→ TASK REQUIREMENTS
Keep every word of the listing and reproduce it exactly, but set aside any image found there.

START MATERIAL FOR THE TASK

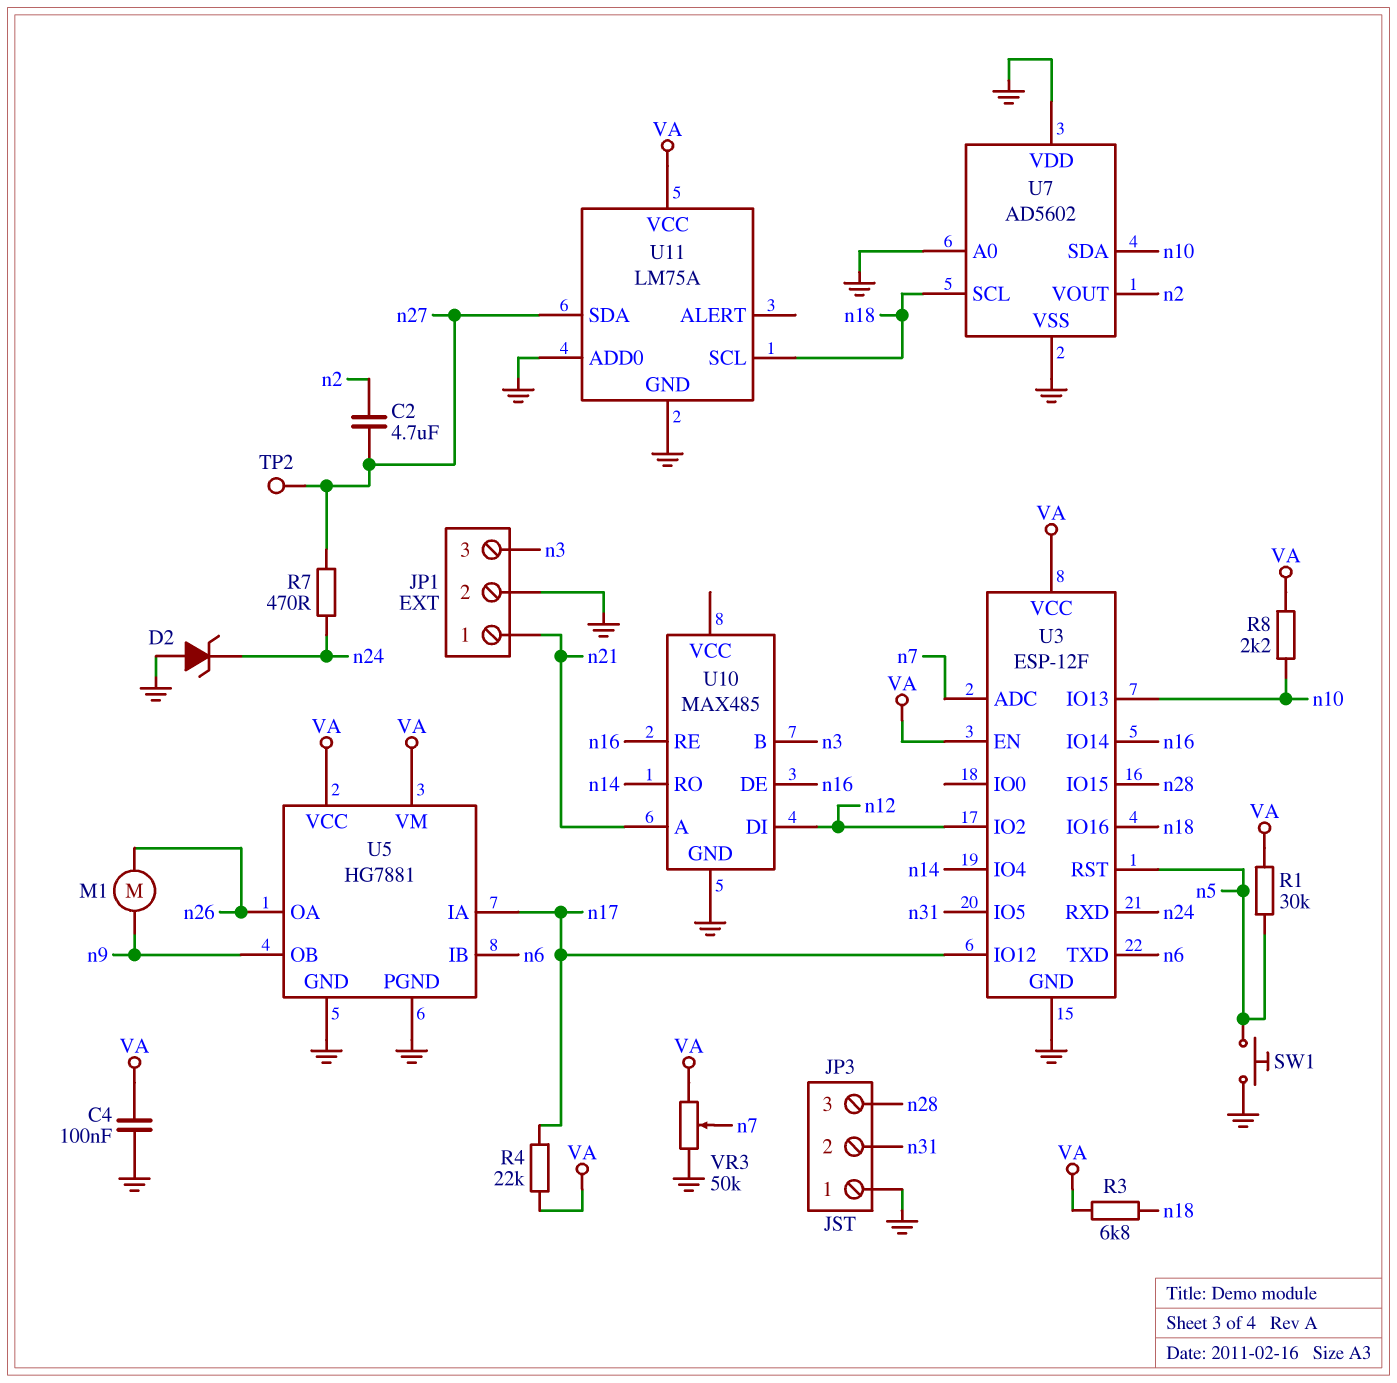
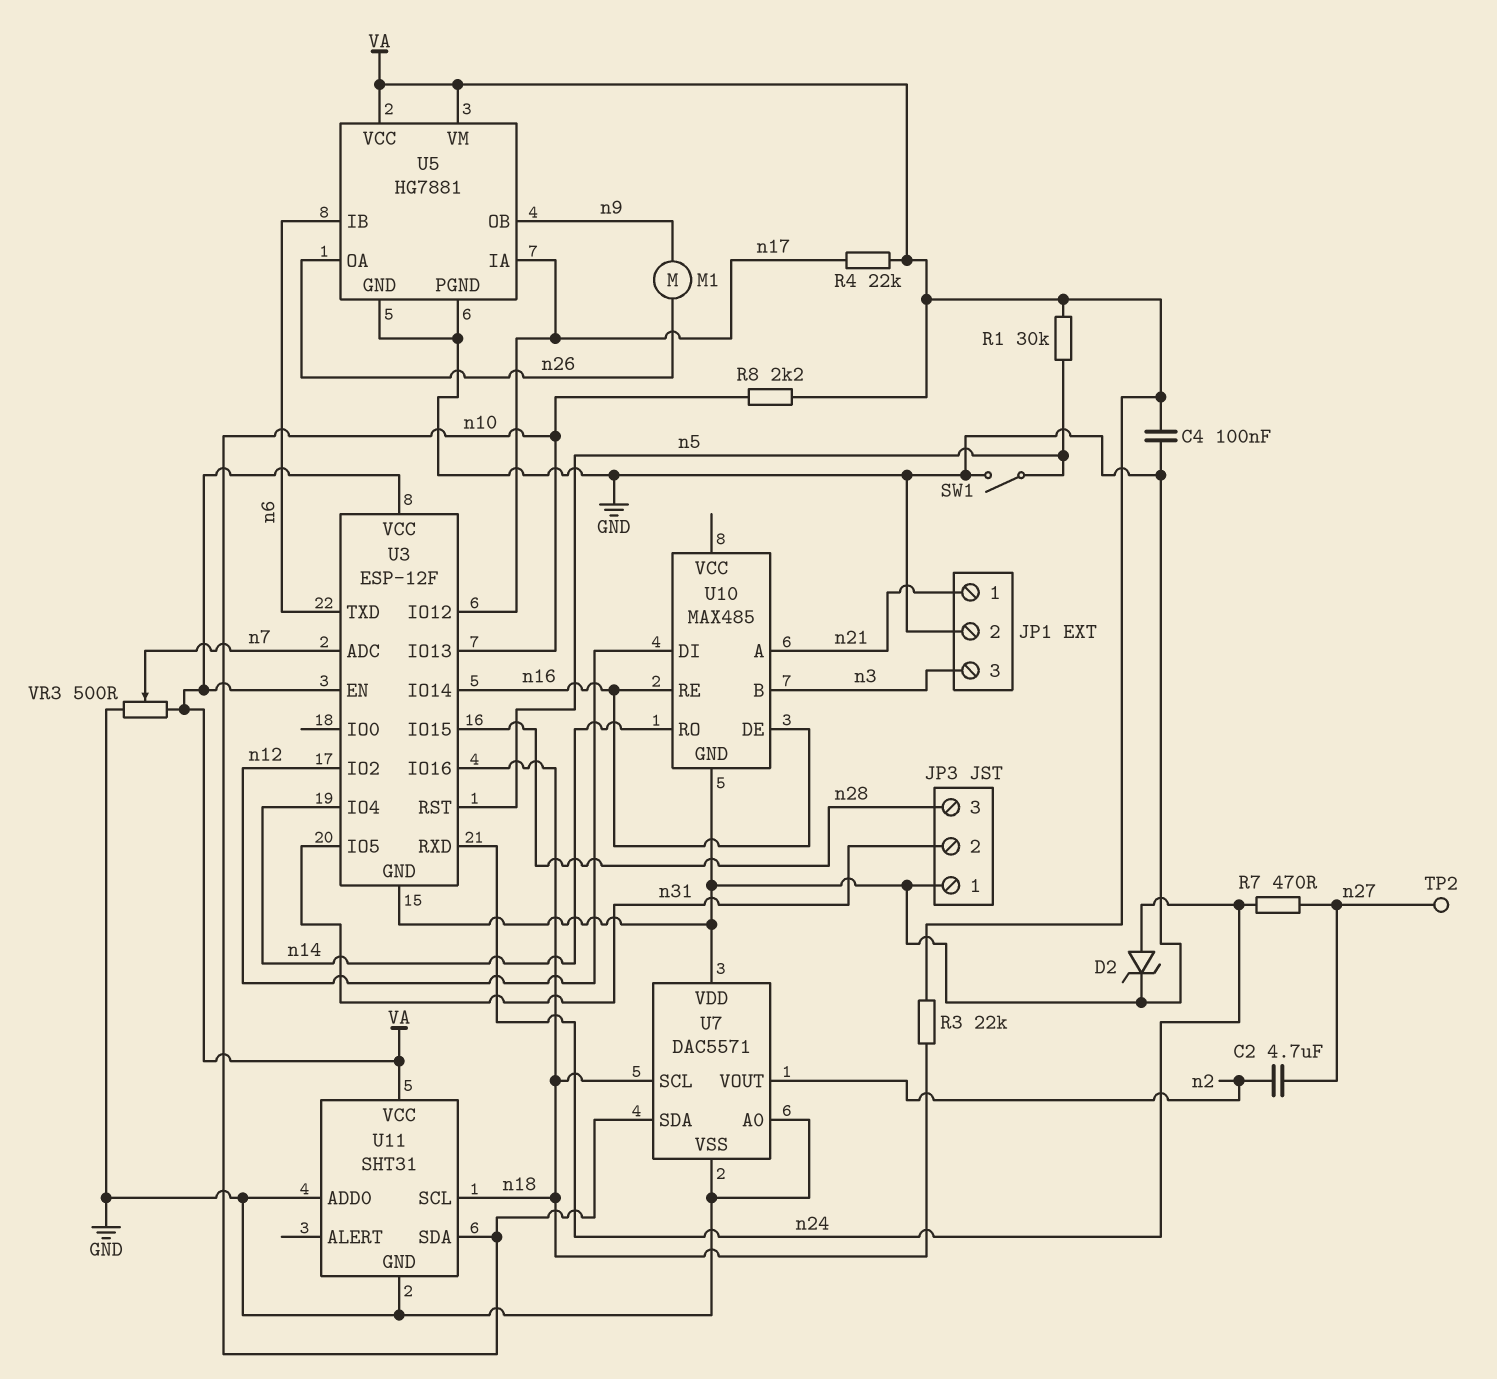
D2: zener (A GND, K n24) -> zener (A n24, K GND)
R3: 6.8k (VA, n18) -> 22k (VA, n18)
SW1: button (GND, n5) -> switch (GND, n5)
U7: AD5602 -> DAC5571
U11: LM75A -> SHT31
U11 pin SDA: n27 -> n10
VR3: 50k (GND, VA, wiper n7) -> 500 (GND, VA, wiper n7)

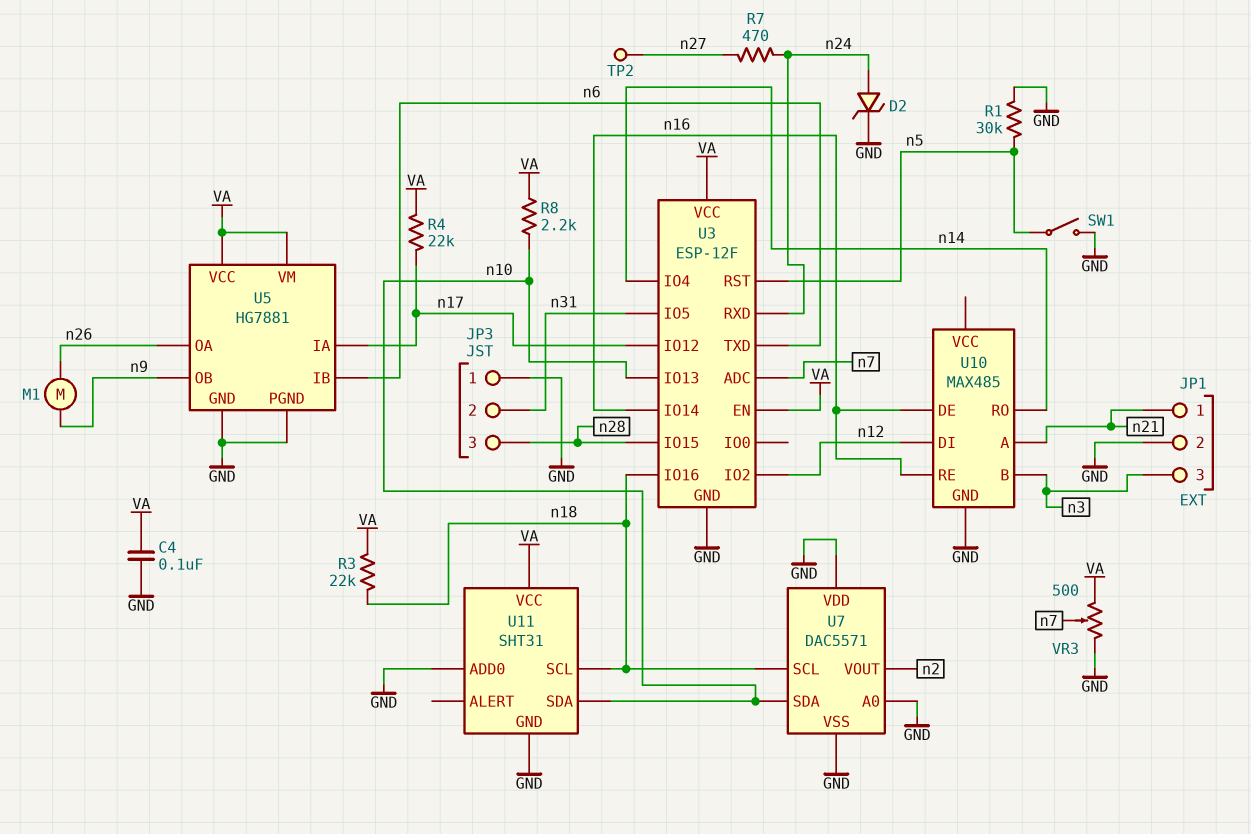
C2: 4.7uF (n2, n27) -> none
R1: 30k (VA, n5) -> 30k (GND, n5)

END MATERIAL FOR THE TASK

→ SOLUTION FOR THIS PROBLEM
D2: zener (A GND, K n24) -> zener (A n24, K GND)
R3: 6.8k (VA, n18) -> 22k (VA, n18)
SW1: button (GND, n5) -> switch (GND, n5)
U7: AD5602 -> DAC5571
U11: LM75A -> SHT31
U11 pin SDA: n27 -> n10
VR3: 50k (GND, VA, wiper n7) -> 500 (GND, VA, wiper n7)

C2: 4.7uF (n2, n27) -> none
R1: 30k (VA, n5) -> 30k (GND, n5)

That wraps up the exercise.